*** Opening Material provided ***

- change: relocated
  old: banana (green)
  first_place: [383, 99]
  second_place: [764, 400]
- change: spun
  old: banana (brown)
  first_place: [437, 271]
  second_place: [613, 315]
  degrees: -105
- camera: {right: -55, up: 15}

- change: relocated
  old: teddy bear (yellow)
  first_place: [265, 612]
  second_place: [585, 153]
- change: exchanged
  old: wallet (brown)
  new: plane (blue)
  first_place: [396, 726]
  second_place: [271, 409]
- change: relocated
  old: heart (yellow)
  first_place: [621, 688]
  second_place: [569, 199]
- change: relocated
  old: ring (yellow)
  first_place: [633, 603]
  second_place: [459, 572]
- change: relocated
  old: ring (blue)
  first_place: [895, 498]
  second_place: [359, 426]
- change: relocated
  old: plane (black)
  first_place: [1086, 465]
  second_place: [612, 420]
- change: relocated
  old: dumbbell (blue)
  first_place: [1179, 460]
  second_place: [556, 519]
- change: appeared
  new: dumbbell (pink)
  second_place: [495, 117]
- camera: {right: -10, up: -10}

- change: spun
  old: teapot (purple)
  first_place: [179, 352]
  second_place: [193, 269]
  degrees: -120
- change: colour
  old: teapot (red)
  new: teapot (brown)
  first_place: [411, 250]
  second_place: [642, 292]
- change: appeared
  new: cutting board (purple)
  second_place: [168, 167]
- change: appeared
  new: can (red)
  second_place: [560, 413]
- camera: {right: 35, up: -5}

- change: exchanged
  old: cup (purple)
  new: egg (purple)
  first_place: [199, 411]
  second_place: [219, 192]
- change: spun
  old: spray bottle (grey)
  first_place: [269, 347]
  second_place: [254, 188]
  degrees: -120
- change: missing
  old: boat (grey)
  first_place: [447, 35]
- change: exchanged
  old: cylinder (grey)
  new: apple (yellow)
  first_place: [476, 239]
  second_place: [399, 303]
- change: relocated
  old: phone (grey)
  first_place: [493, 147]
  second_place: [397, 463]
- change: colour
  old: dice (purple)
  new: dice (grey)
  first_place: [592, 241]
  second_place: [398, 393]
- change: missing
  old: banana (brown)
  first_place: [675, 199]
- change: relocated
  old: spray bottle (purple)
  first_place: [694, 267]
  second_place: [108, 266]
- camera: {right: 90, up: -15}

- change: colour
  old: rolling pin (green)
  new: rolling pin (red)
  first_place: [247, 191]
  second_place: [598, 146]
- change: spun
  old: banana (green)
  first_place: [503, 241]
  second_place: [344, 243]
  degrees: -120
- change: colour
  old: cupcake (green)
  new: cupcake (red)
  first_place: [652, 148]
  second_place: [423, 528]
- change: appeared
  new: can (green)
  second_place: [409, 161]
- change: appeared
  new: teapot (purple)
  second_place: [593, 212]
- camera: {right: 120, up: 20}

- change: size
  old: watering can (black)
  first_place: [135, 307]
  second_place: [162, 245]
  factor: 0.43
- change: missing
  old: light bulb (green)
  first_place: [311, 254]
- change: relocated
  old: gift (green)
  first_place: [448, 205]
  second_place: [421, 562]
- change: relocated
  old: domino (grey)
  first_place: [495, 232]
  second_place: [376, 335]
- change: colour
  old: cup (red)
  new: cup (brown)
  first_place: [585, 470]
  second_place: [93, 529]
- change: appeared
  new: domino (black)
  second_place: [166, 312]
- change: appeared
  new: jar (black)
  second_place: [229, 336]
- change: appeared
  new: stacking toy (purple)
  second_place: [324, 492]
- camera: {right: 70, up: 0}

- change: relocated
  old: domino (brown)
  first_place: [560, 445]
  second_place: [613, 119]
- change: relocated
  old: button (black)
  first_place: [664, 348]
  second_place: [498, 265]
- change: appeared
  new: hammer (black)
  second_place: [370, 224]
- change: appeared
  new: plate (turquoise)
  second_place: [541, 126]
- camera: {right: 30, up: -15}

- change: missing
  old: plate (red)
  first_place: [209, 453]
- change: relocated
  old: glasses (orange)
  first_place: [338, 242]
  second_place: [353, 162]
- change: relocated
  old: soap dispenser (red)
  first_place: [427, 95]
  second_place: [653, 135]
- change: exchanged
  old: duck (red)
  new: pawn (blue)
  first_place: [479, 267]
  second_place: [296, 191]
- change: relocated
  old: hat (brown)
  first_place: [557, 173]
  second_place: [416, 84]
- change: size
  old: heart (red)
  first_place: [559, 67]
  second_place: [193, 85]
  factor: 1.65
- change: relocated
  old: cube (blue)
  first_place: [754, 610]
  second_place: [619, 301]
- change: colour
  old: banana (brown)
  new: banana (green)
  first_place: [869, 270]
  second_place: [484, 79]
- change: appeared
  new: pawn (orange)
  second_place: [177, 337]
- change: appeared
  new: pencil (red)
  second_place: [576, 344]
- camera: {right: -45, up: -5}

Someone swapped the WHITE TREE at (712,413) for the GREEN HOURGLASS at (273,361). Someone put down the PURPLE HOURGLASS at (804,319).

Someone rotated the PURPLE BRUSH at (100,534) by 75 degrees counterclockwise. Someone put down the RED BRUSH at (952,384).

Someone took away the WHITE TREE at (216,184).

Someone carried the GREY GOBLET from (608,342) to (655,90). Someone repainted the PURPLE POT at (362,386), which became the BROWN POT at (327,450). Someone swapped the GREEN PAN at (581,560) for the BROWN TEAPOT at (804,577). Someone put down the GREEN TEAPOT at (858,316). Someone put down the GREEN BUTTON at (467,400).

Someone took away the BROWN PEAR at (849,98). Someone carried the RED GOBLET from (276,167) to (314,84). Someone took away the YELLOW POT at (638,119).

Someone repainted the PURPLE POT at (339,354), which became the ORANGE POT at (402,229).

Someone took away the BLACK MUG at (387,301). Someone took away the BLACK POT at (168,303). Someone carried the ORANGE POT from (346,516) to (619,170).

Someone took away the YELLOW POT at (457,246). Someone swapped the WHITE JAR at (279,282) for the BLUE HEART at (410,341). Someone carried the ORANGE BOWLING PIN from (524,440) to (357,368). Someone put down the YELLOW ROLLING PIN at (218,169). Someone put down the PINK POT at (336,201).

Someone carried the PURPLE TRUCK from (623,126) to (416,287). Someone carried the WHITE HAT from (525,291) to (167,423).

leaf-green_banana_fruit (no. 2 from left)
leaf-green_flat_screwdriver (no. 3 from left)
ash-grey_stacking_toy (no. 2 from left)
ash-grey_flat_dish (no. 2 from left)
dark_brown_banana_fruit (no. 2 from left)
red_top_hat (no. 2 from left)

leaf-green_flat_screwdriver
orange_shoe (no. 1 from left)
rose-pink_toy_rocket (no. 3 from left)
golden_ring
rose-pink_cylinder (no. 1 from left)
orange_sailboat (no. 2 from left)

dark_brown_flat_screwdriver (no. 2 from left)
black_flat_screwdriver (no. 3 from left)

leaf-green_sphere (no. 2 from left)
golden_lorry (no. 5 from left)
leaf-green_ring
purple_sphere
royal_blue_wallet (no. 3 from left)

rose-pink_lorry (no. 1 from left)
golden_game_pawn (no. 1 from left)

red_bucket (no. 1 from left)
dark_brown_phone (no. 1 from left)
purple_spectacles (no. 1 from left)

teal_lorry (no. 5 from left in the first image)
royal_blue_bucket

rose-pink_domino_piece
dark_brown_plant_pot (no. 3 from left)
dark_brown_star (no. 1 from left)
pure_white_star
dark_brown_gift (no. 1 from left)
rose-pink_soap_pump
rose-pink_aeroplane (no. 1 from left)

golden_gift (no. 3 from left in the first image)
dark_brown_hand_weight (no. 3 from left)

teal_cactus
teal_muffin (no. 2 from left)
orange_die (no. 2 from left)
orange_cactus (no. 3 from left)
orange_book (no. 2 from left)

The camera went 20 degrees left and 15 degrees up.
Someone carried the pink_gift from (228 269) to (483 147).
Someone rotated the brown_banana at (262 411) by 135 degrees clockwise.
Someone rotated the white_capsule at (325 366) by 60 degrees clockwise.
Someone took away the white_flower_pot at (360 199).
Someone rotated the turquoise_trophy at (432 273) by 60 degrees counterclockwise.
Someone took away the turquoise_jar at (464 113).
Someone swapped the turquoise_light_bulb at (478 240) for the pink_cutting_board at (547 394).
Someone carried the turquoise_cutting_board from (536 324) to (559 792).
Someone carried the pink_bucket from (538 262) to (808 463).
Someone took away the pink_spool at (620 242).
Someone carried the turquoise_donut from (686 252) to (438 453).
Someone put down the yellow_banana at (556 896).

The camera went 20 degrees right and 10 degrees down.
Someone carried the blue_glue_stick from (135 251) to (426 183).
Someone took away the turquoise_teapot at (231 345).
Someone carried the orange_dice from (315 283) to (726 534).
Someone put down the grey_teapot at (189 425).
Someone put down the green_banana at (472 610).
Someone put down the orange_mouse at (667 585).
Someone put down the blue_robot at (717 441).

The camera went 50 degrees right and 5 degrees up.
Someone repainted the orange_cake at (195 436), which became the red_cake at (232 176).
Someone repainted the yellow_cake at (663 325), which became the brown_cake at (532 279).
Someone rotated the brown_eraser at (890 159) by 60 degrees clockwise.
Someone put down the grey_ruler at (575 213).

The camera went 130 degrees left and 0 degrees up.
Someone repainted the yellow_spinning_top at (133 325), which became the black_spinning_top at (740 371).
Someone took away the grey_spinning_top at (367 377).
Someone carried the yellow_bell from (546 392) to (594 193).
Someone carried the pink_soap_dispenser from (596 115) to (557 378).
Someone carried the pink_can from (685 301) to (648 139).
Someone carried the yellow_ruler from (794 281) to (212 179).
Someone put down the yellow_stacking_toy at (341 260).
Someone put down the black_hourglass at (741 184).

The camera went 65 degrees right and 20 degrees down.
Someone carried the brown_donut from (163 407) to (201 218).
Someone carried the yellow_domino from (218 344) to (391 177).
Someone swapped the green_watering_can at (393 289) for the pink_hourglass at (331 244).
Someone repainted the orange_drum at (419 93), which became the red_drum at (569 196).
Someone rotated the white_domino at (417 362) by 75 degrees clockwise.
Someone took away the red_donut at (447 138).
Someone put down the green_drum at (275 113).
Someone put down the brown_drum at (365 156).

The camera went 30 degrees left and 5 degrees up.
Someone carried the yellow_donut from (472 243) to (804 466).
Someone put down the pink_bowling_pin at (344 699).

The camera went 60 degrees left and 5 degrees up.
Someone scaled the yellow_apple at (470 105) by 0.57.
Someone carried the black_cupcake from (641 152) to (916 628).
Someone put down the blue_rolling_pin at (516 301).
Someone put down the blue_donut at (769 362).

*** Closing Material provided ***

For the listing above, print only the lines starting at the line containing "first_place: [437, 271]" and ending at the line containing "degrees: -105", exactly, both included.

  first_place: [437, 271]
  second_place: [613, 315]
  degrees: -105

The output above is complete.